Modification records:

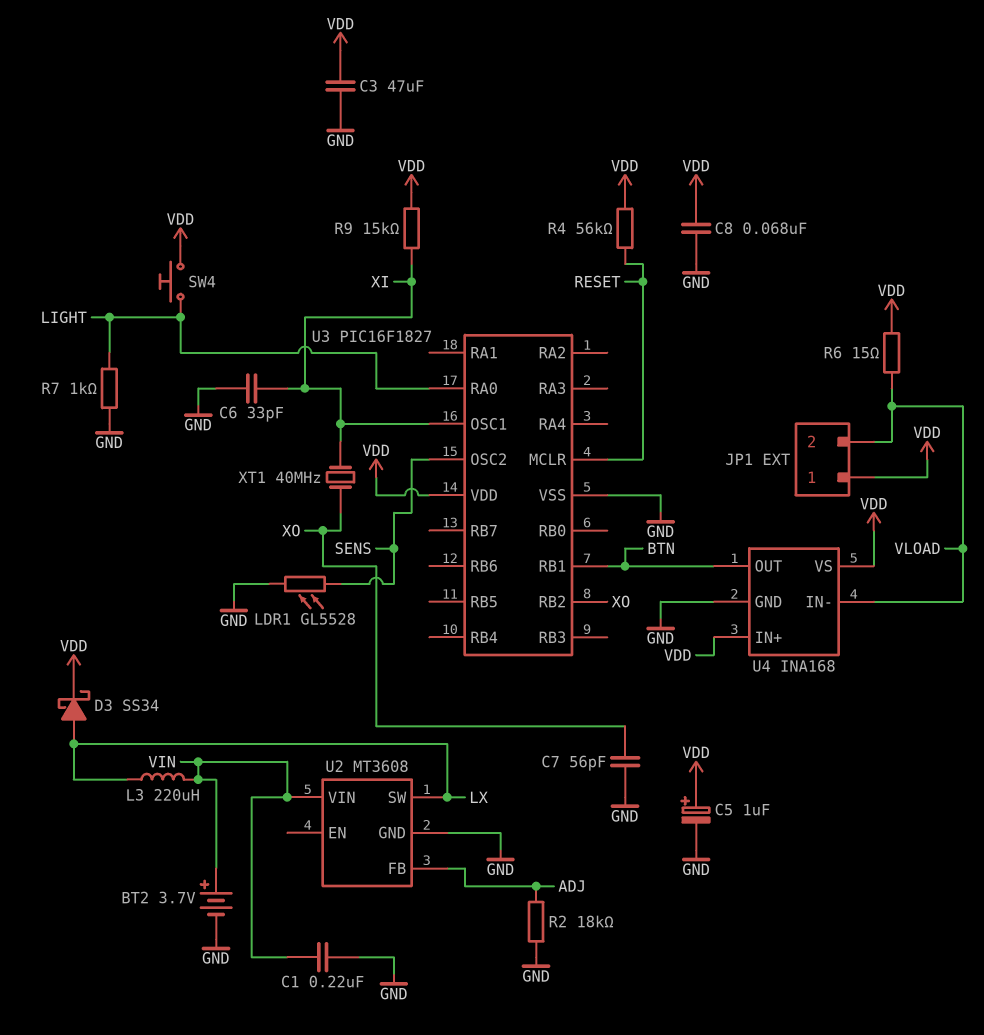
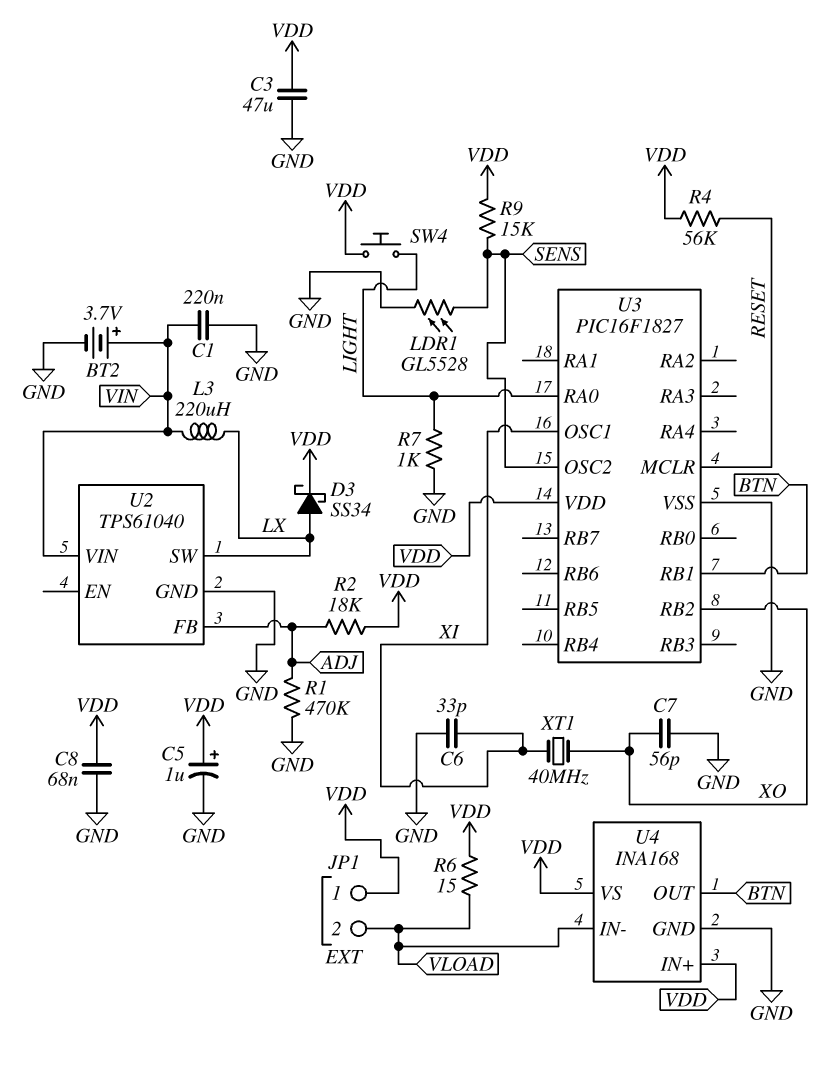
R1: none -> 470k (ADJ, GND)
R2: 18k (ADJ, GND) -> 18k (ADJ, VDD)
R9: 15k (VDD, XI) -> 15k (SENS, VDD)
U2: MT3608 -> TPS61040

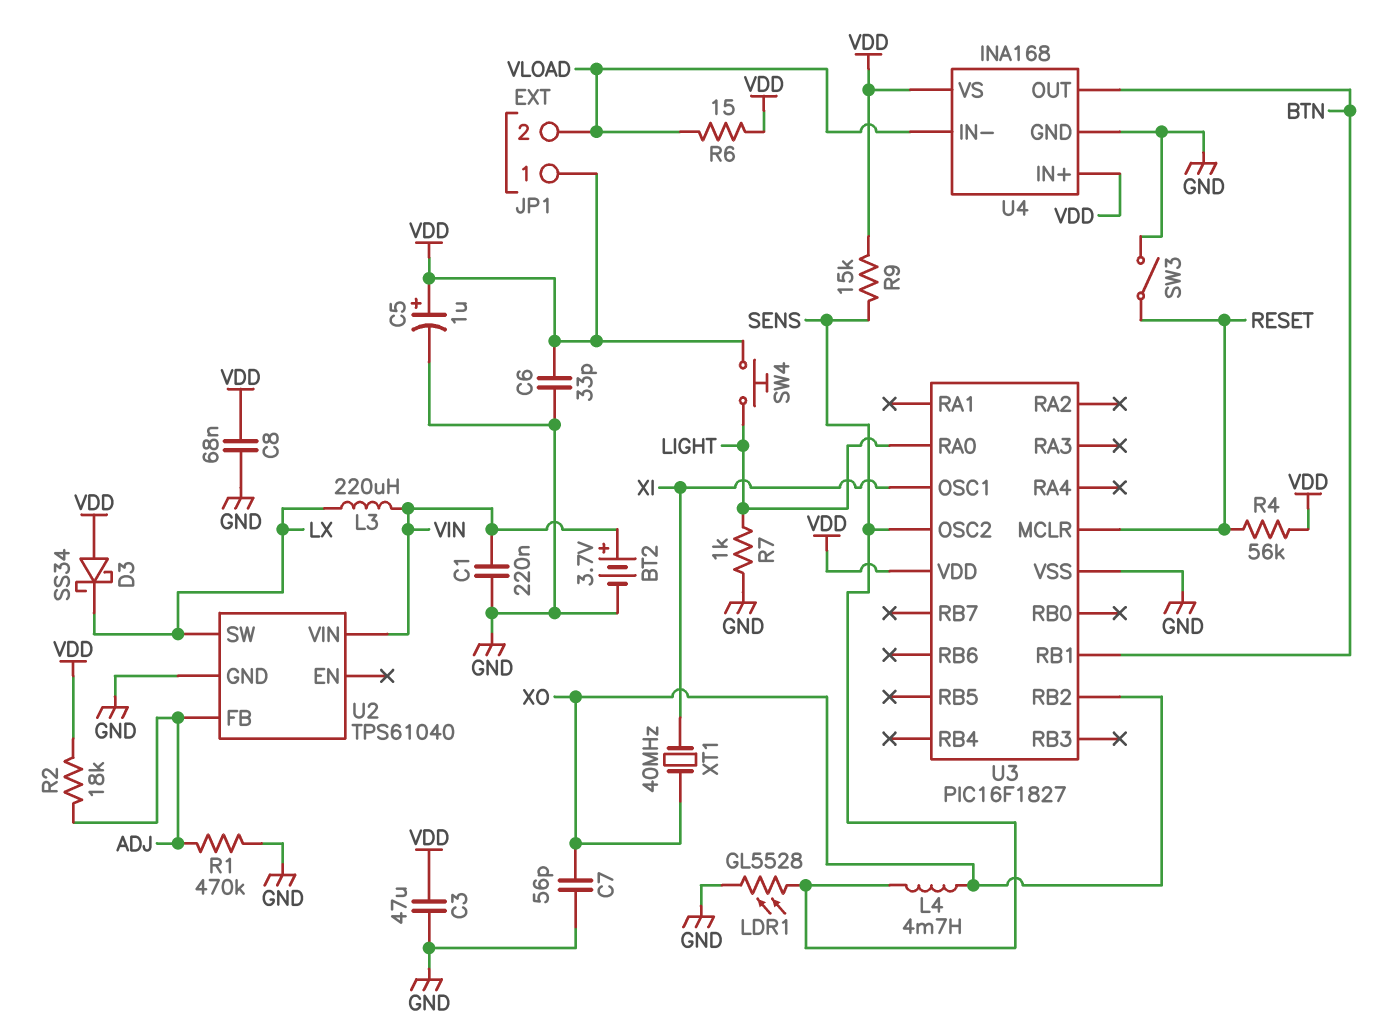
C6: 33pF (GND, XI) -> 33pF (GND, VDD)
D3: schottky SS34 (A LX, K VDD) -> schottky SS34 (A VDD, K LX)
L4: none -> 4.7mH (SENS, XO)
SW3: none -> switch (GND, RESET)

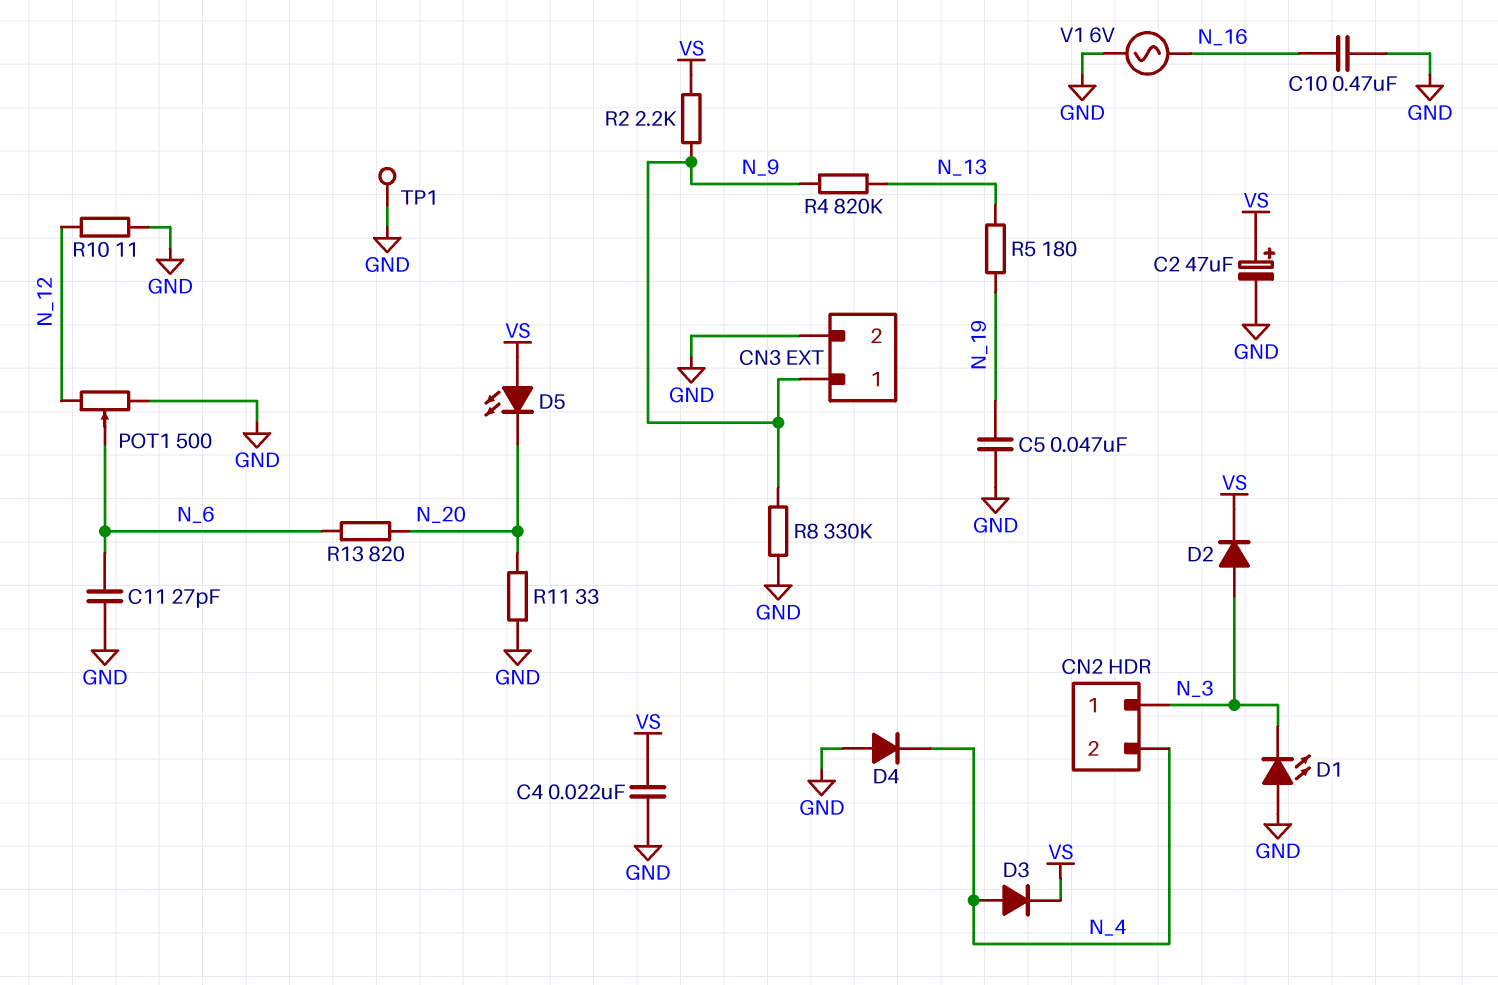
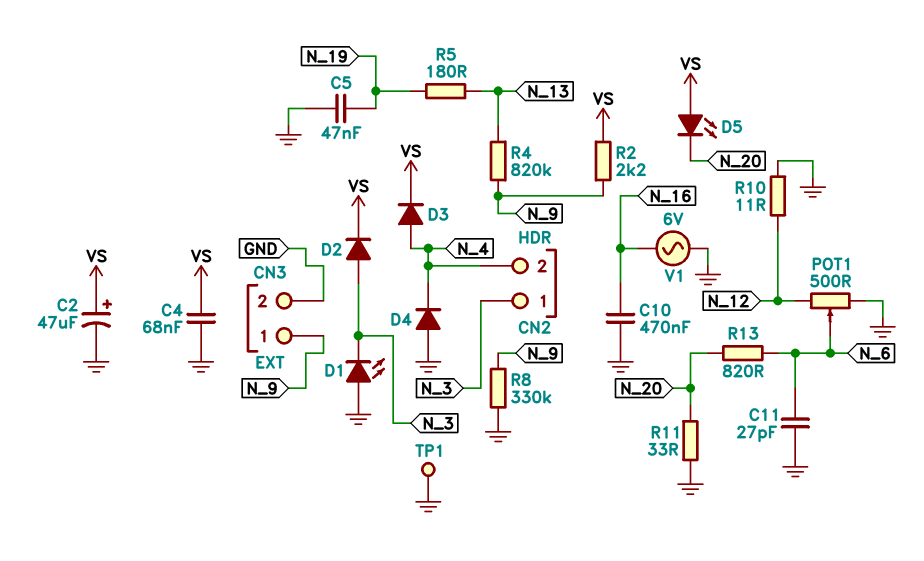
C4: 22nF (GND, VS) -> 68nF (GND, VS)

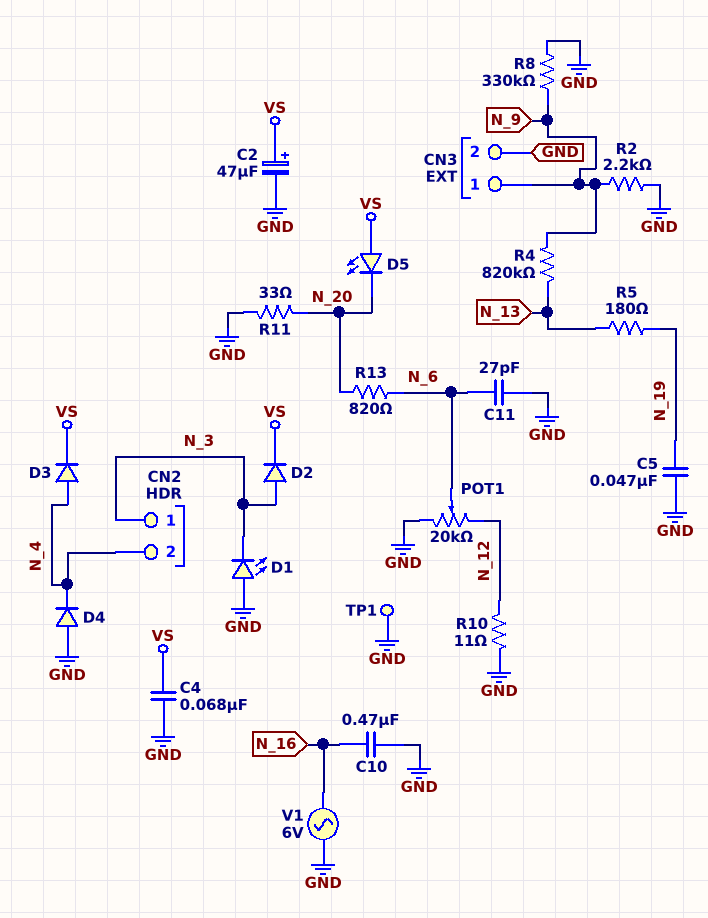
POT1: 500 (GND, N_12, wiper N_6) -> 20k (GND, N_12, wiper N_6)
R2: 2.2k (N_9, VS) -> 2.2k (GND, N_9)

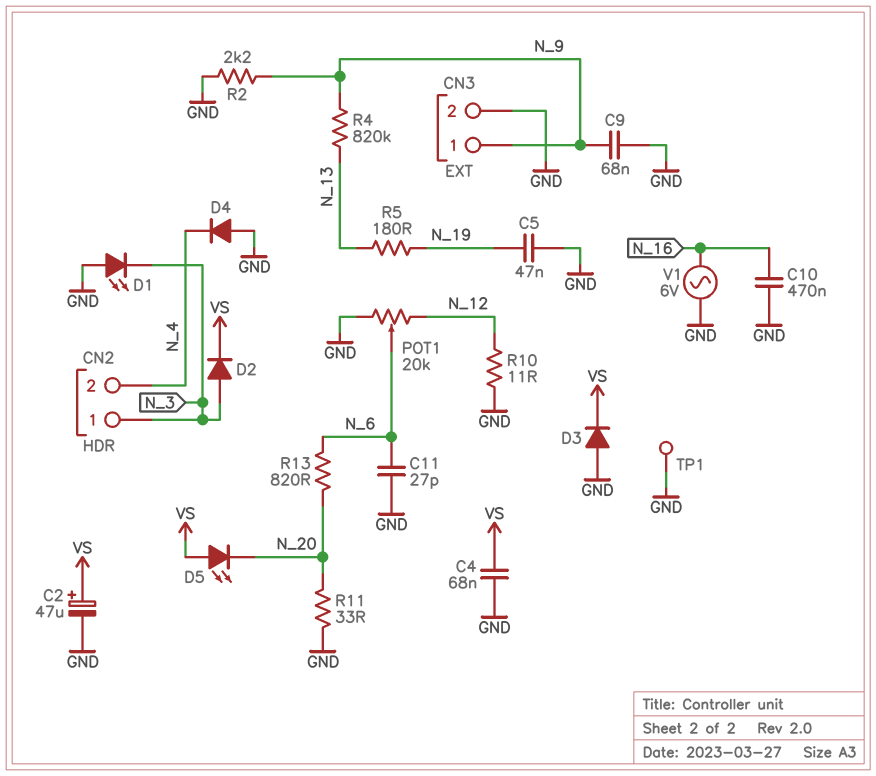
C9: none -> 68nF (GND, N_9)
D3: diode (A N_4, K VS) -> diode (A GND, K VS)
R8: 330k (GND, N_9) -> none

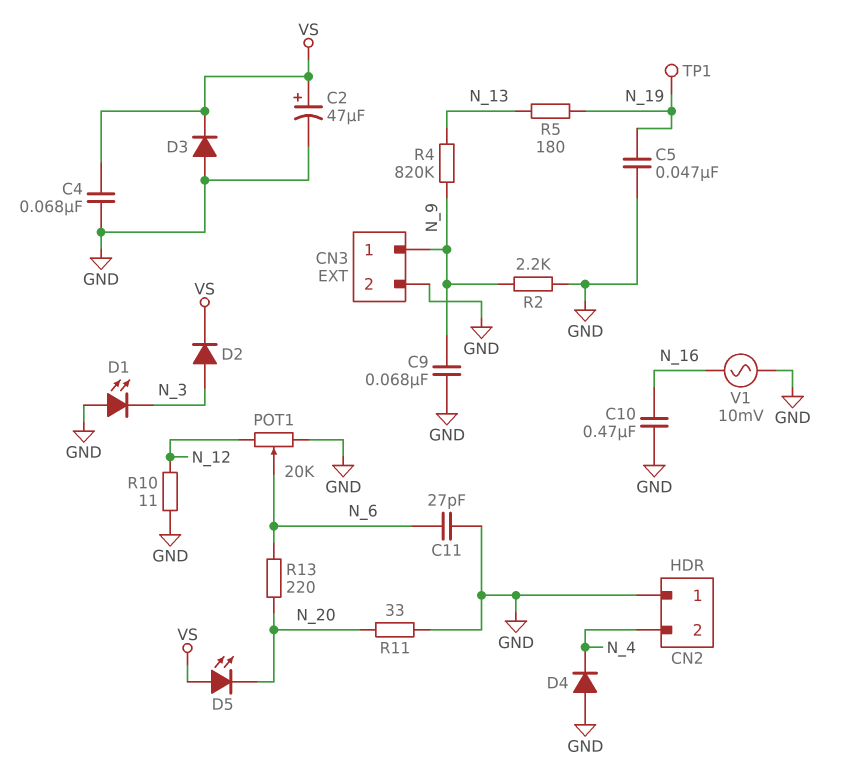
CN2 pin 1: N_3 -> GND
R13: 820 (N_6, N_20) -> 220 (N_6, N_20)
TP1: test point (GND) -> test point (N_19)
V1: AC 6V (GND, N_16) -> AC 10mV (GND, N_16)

WHAT IS BEING ASKED:
Give back every record above word for word; the pictures have no place in it.

REPLY TO THE EXERCISE:
R1: none -> 470k (ADJ, GND)
R2: 18k (ADJ, GND) -> 18k (ADJ, VDD)
R9: 15k (VDD, XI) -> 15k (SENS, VDD)
U2: MT3608 -> TPS61040

C6: 33pF (GND, XI) -> 33pF (GND, VDD)
D3: schottky SS34 (A LX, K VDD) -> schottky SS34 (A VDD, K LX)
L4: none -> 4.7mH (SENS, XO)
SW3: none -> switch (GND, RESET)

C4: 22nF (GND, VS) -> 68nF (GND, VS)

POT1: 500 (GND, N_12, wiper N_6) -> 20k (GND, N_12, wiper N_6)
R2: 2.2k (N_9, VS) -> 2.2k (GND, N_9)

C9: none -> 68nF (GND, N_9)
D3: diode (A N_4, K VS) -> diode (A GND, K VS)
R8: 330k (GND, N_9) -> none

CN2 pin 1: N_3 -> GND
R13: 820 (N_6, N_20) -> 220 (N_6, N_20)
TP1: test point (GND) -> test point (N_19)
V1: AC 6V (GND, N_16) -> AC 10mV (GND, N_16)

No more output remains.